[SUPPLIED DATA Boundary: Start]

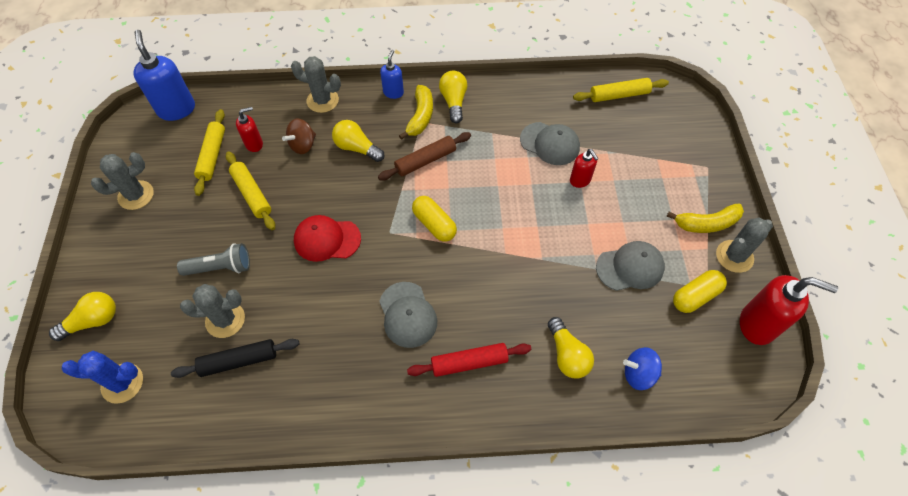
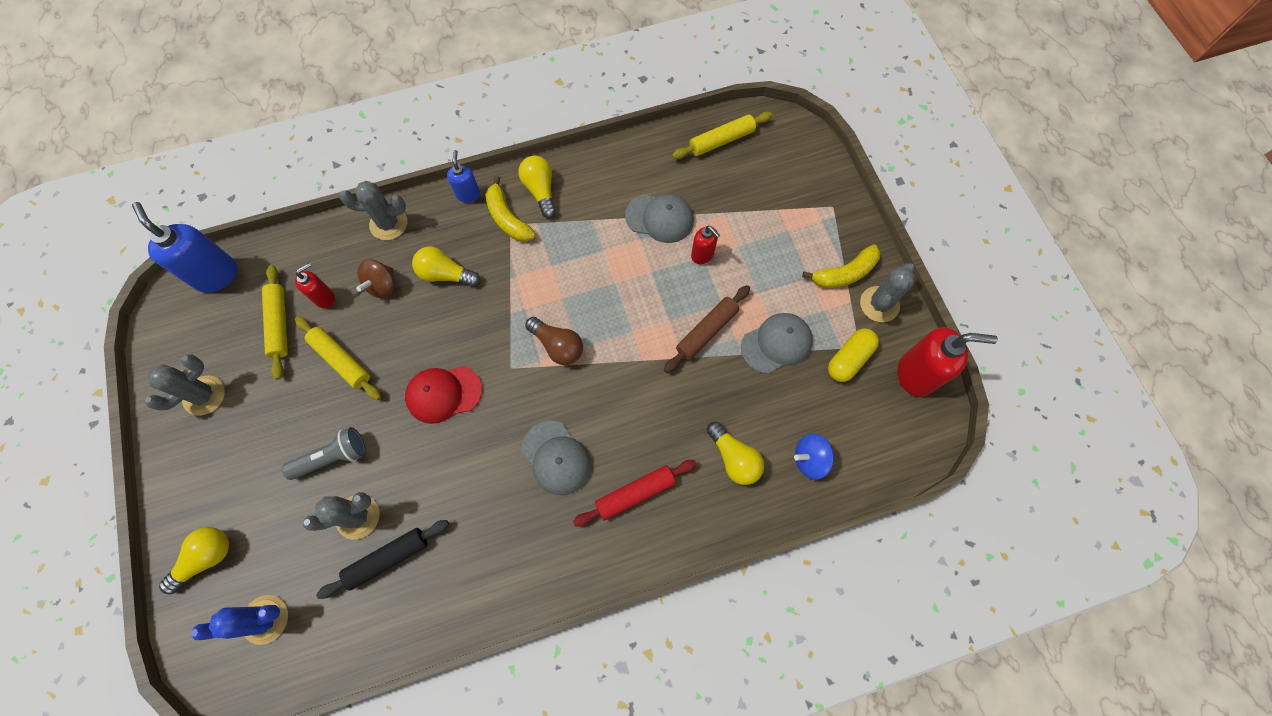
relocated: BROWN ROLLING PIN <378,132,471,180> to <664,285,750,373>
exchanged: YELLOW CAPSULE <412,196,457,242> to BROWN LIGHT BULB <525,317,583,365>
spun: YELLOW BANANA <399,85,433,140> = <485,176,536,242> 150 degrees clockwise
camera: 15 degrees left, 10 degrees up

[SUPPLIED DATA Boundary: End]

WORK TO COMPLETE:
Would you return the data exactly as written, without the pictures?

OUTPUT OF THE TASK:
relocated: BROWN ROLLING PIN <378,132,471,180> to <664,285,750,373>
exchanged: YELLOW CAPSULE <412,196,457,242> to BROWN LIGHT BULB <525,317,583,365>
spun: YELLOW BANANA <399,85,433,140> = <485,176,536,242> 150 degrees clockwise
camera: 15 degrees left, 10 degrees up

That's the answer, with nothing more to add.